WORK REQUIRED
Give only the number of lines in the records that include "clockwise".

EXERCISE MATERIAL
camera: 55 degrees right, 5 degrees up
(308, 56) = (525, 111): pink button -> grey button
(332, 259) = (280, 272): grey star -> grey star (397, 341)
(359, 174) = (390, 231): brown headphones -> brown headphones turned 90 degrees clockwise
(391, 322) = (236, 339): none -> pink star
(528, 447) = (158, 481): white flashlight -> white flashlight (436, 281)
---
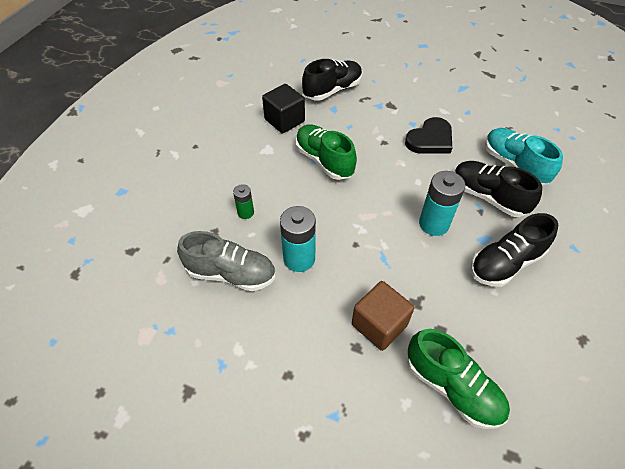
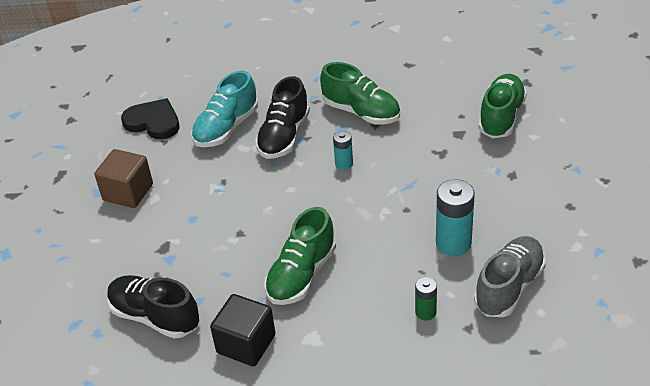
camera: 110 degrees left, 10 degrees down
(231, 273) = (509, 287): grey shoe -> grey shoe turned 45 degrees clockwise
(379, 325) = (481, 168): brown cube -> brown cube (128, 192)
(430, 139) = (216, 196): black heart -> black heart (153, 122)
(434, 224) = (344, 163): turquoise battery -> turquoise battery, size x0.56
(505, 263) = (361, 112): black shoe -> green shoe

PROBLEM SOLUTION
2